◆ Assigned task
Your answer must be a word-for-word copy of the listing below, minus its pictures.

◆ Data excerpt
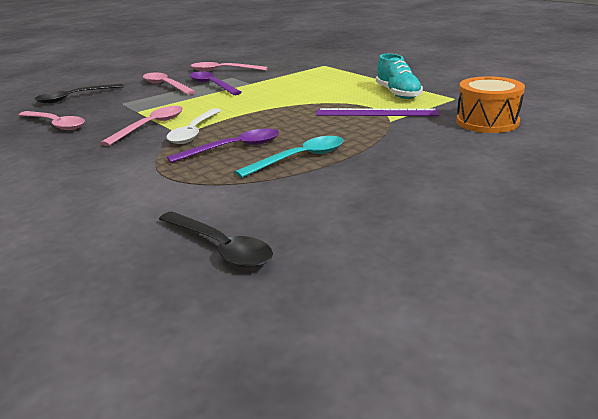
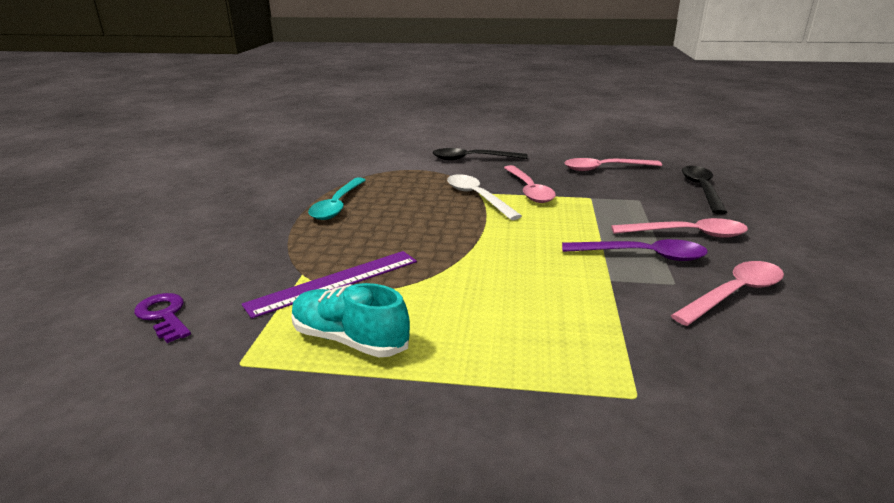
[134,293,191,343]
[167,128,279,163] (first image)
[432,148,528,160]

◆ Your response
[134,293,191,343]
[167,128,279,163] (first image)
[432,148,528,160]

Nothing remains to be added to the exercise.